> **Task requirements**: The answer must consist solely of the lines from the opening line of the entries through the line with "camera: 100 degrees right, 5 degrees up", transcribed exactly and without any pictures.

(Data for this exercise Opens)

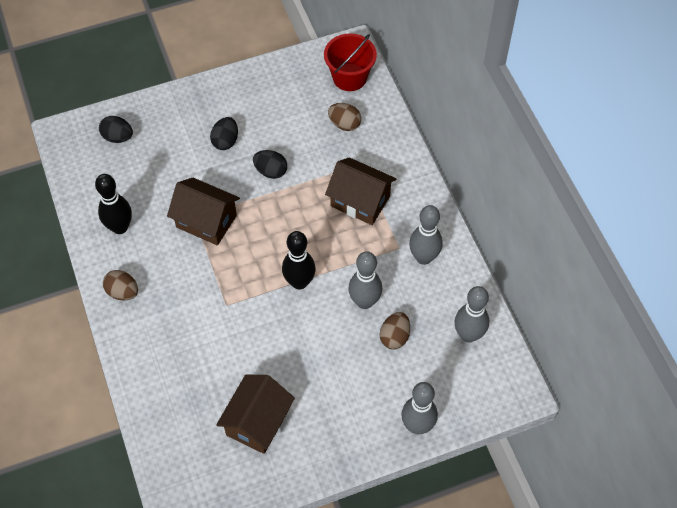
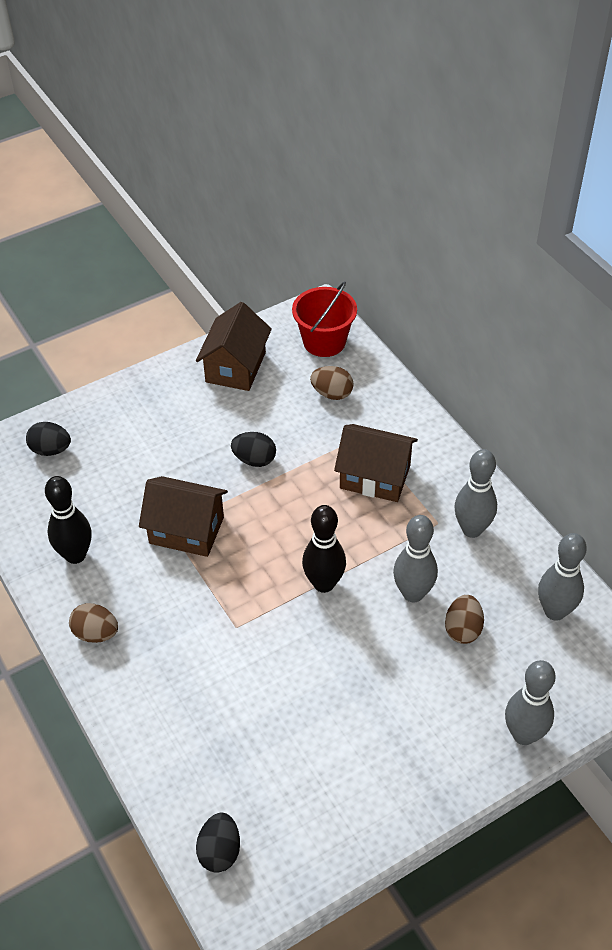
camera: 10 degrees left, 10 degrees down
(225, 141) = (189, 434): black egg -> black egg (219, 851)
(257, 422) = (313, 767): brown house -> brown house (235, 367)

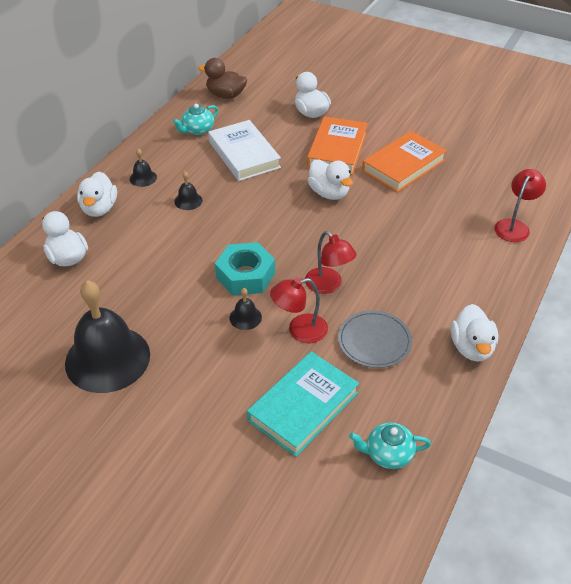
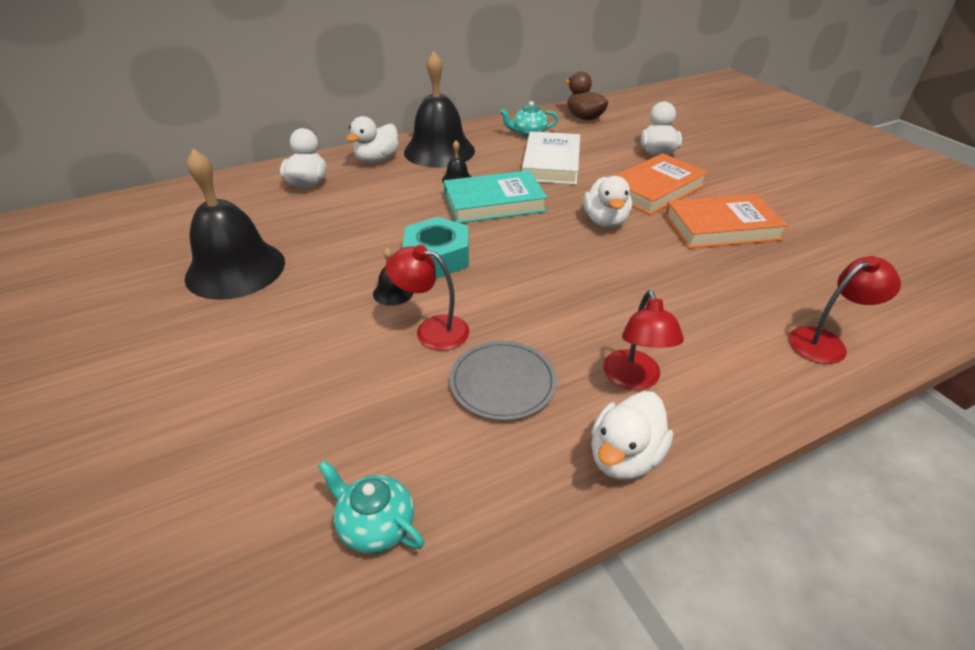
camera: 35 degrees right, 5 degrees down
(143, 178) = (439, 151): black bell -> black bell, size x2.48
(303, 406) = (346, 408): turquoise book -> turquoise book (494, 203)
(328, 285) = (511, 302): red lamp -> red lamp (634, 379)

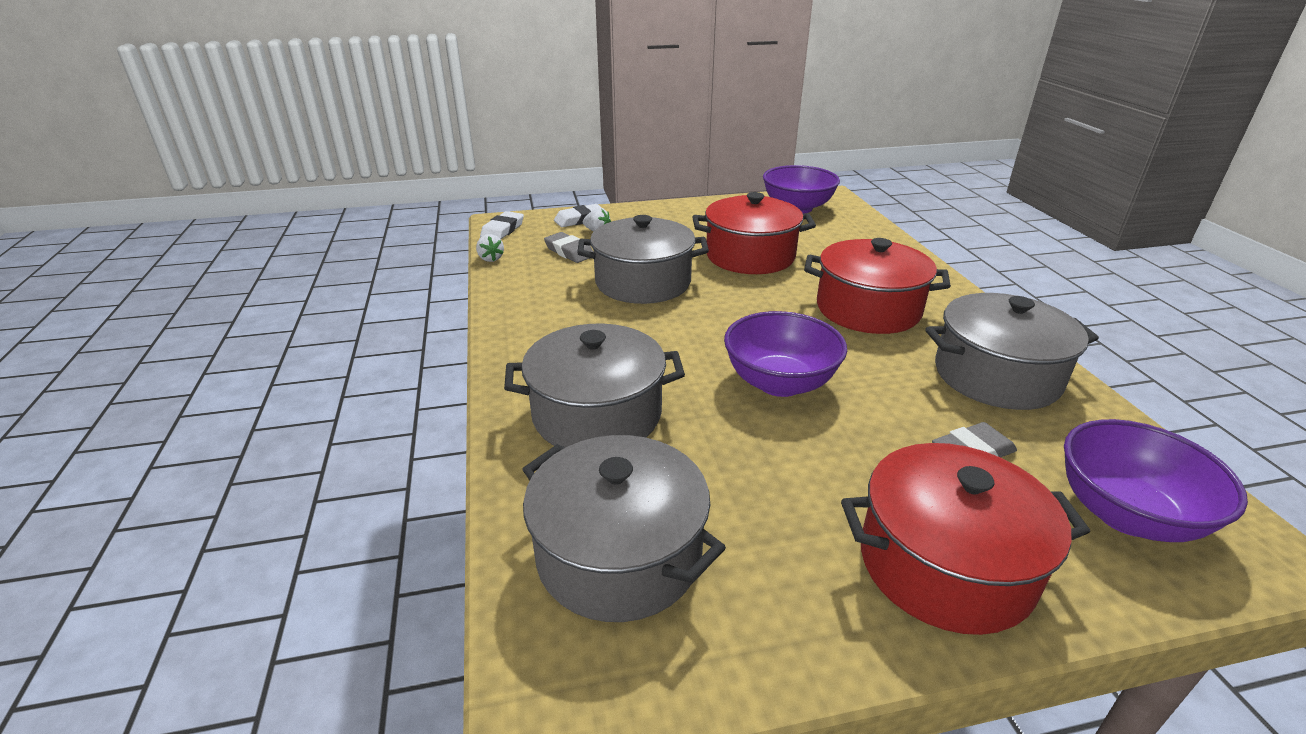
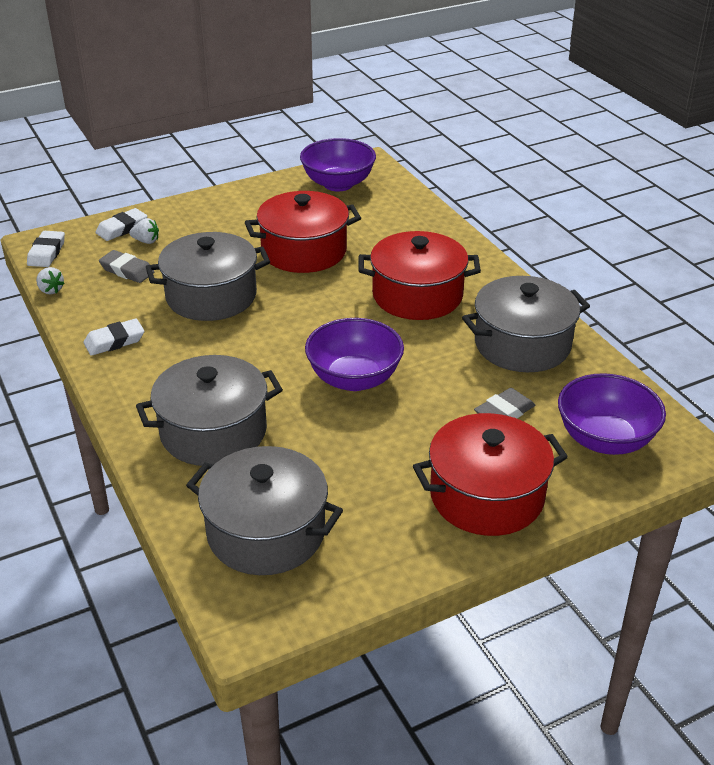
camera: 15 degrees left, 5 degrees up
(529, 309) = (114, 341): none -> white eraser

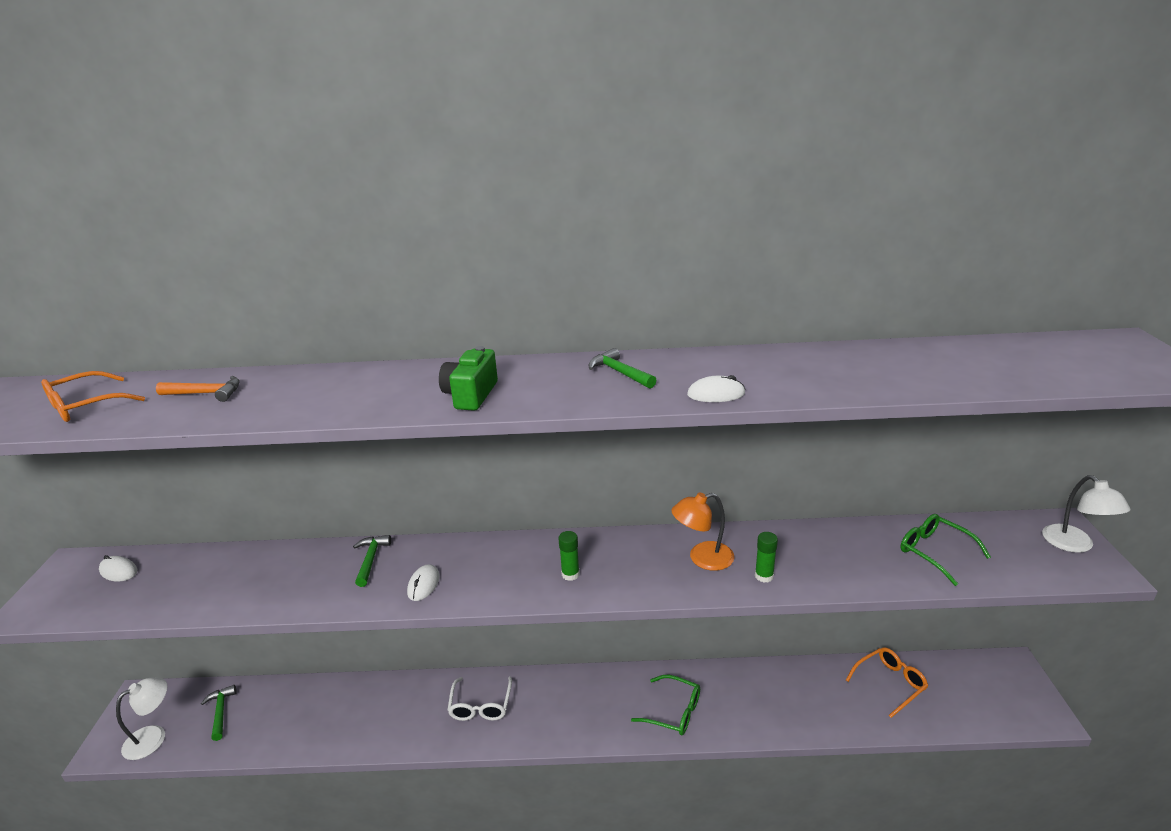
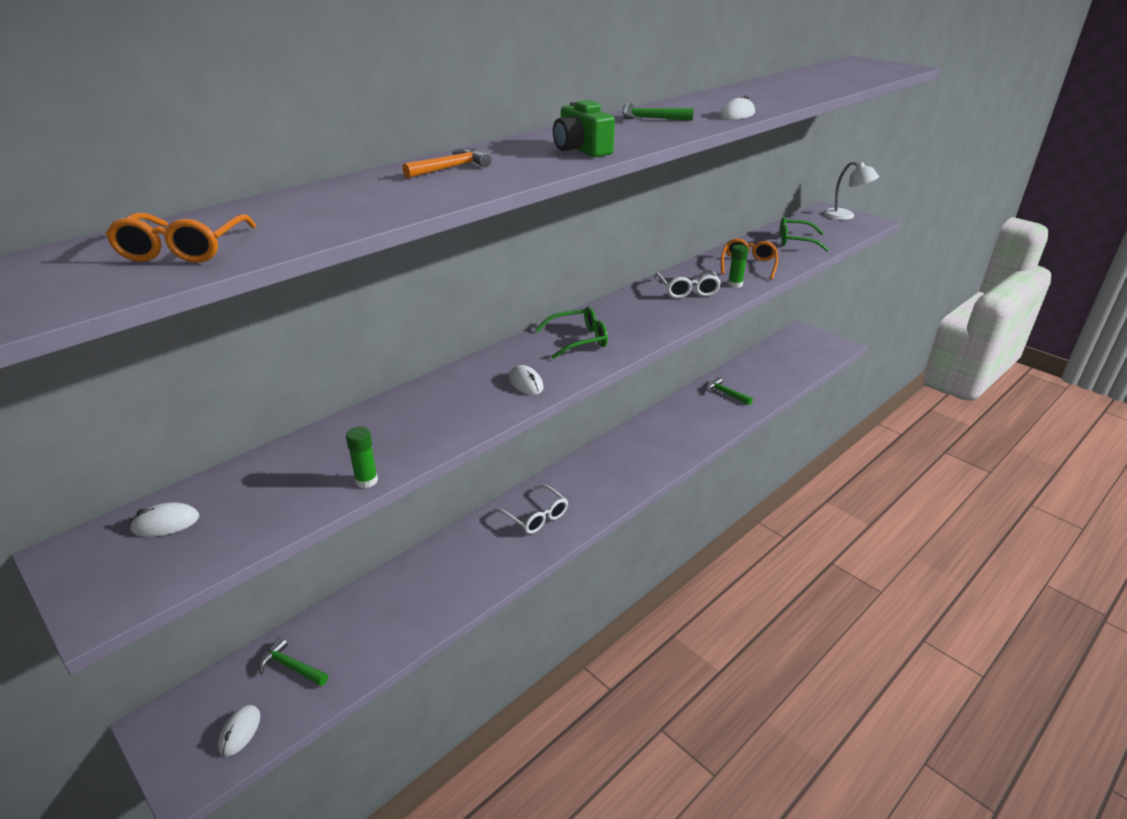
camera: 45 degrees left, 5 degrees up
(153, 737) = (240, 731): white lamp -> white mouse
(205, 393) = (317, 207): orange hammer -> orange hammer (450, 168)
(371, 560) = (448, 390): green hammer -> green hammer (726, 394)
(570, 574) = (622, 331): green glue stick -> green glue stick (366, 481)
(673, 712) = (669, 444): green glasses -> green glasses (578, 340)
(702, 558) = (687, 290): orange lamp -> white glasses
(890, 684) = (760, 368): orange glasses -> orange glasses (748, 265)

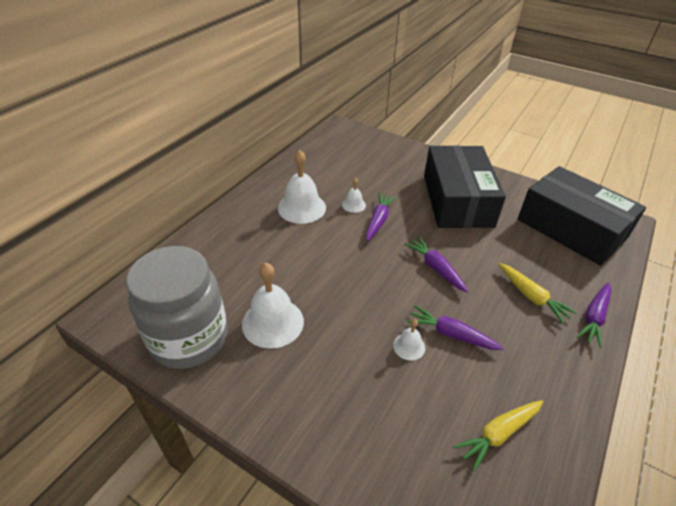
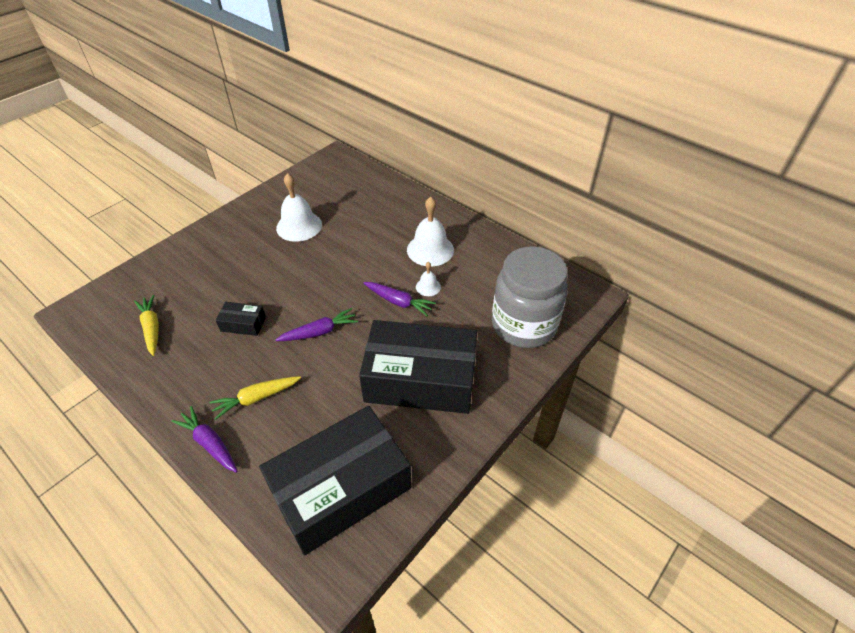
camera: 100 degrees right, 5 degrees up
(189, 338) = (301, 189): grey jar -> grey jar (523, 325)
(409, 346) = (244, 295): white bell -> none
(451, 334) = (243, 324): purple carrot -> black box

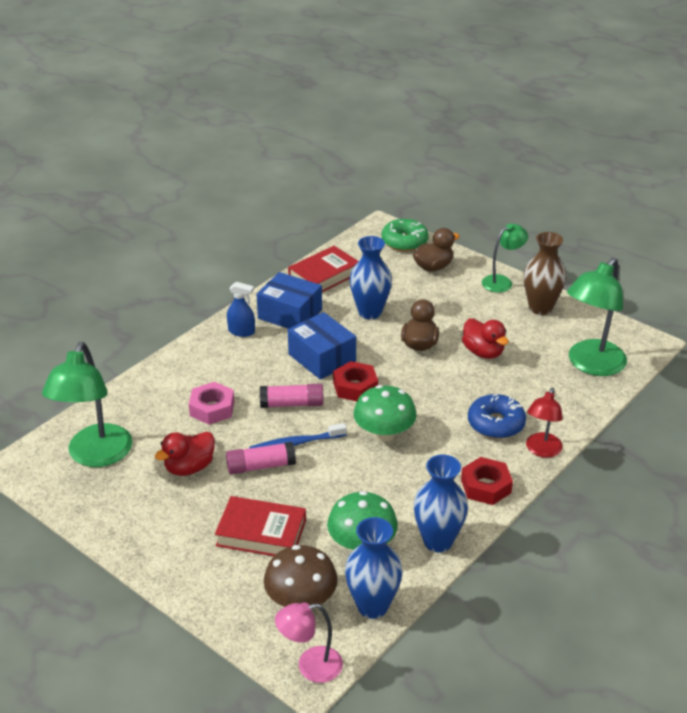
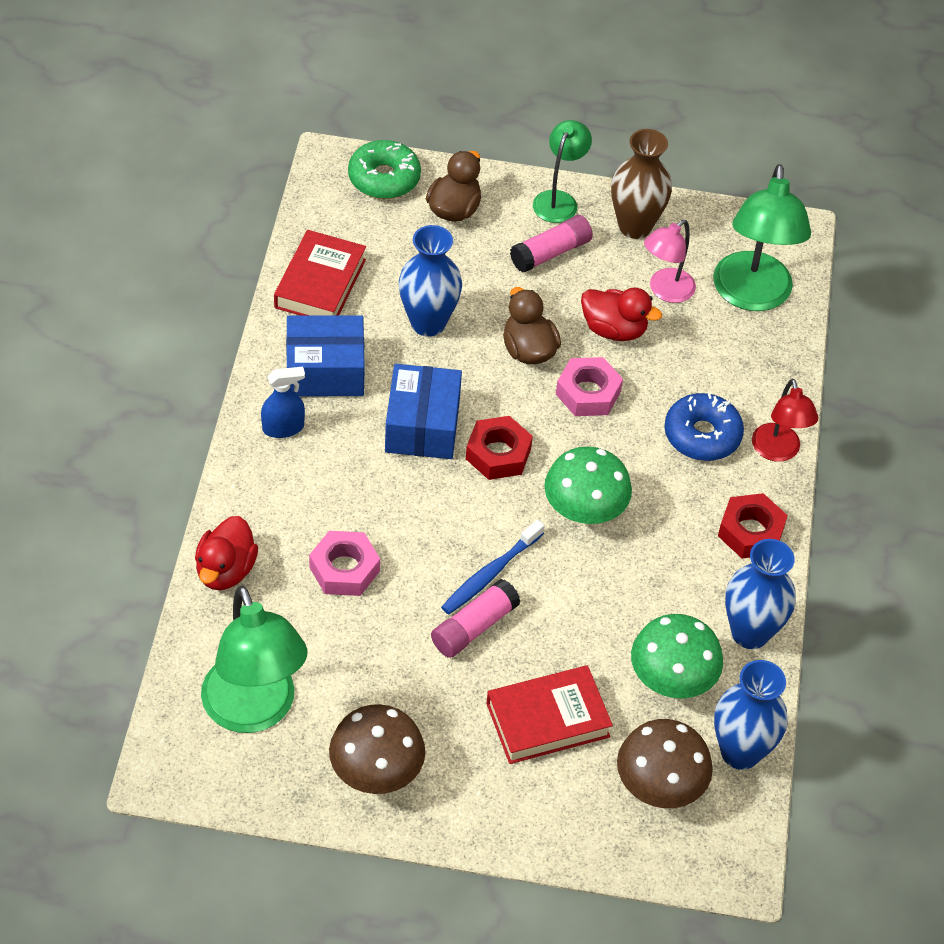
camera: 35 degrees left, 15 degrees up
(134, 515) = (376, 771): none -> brown mushroom
(189, 467) = (388, 671): red duck -> red duck (225, 570)
(292, 404) = (440, 516): pink glue stick -> pink glue stick (551, 253)
(310, 666) = (730, 860): pink lamp -> pink lamp (665, 291)
(322, 358) = (422, 426): blue box -> blue box turned 75 degrees clockwise
(439, 377) = (588, 393): none -> pink nut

(Data for this exercise Closes)

> **Task answer**:
camera: 10 degrees left, 10 degrees down
(225, 141) = (189, 434): black egg -> black egg (219, 851)
(257, 422) = (313, 767): brown house -> brown house (235, 367)

camera: 35 degrees right, 5 degrees down
(143, 178) = (439, 151): black bell -> black bell, size x2.48
(303, 406) = (346, 408): turquoise book -> turquoise book (494, 203)
(328, 285) = (511, 302): red lamp -> red lamp (634, 379)

camera: 15 degrees left, 5 degrees up
(529, 309) = (114, 341): none -> white eraser

camera: 45 degrees left, 5 degrees up
(153, 737) = (240, 731): white lamp -> white mouse
(205, 393) = (317, 207): orange hammer -> orange hammer (450, 168)
(371, 560) = (448, 390): green hammer -> green hammer (726, 394)
(570, 574) = (622, 331): green glue stick -> green glue stick (366, 481)
(673, 712) = (669, 444): green glasses -> green glasses (578, 340)
(702, 558) = (687, 290): orange lamp -> white glasses
(890, 684) = (760, 368): orange glasses -> orange glasses (748, 265)

camera: 100 degrees right, 5 degrees up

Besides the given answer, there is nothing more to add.